Problem requirements :: Can you quote exactly the stretch of lines from the one with "- replaced: bobine/rose" through the final line of the material, both ends included?

Collected data ::
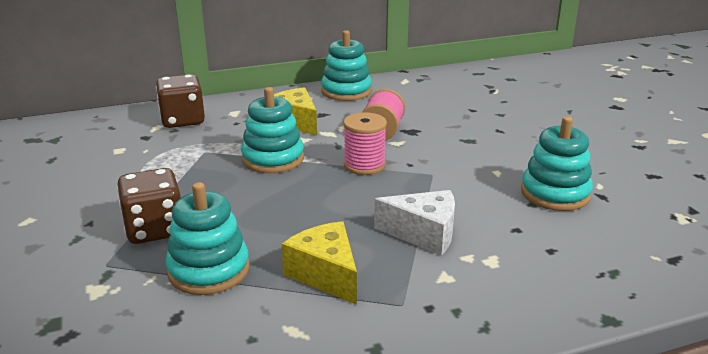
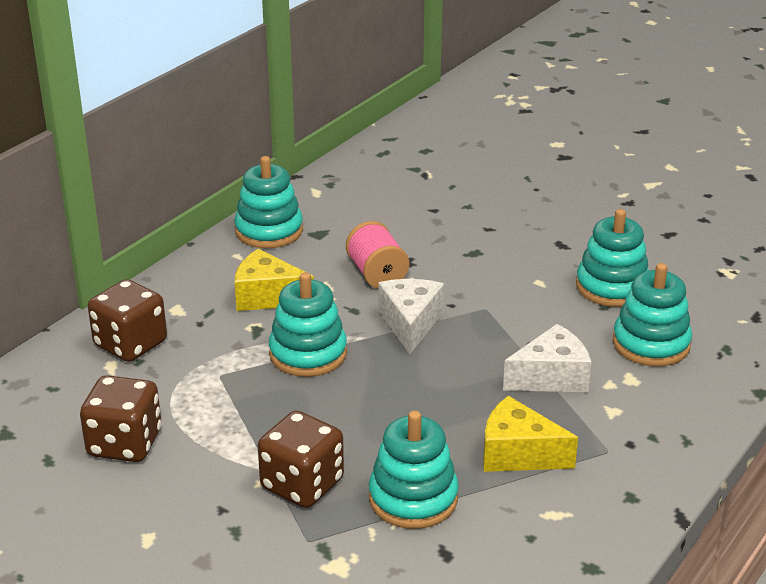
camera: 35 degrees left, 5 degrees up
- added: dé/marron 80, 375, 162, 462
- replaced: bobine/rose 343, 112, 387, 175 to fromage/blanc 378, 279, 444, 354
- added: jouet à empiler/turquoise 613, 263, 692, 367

Answer to this task ::
- replaced: bobine/rose 343, 112, 387, 175 to fromage/blanc 378, 279, 444, 354
- added: jouet à empiler/turquoise 613, 263, 692, 367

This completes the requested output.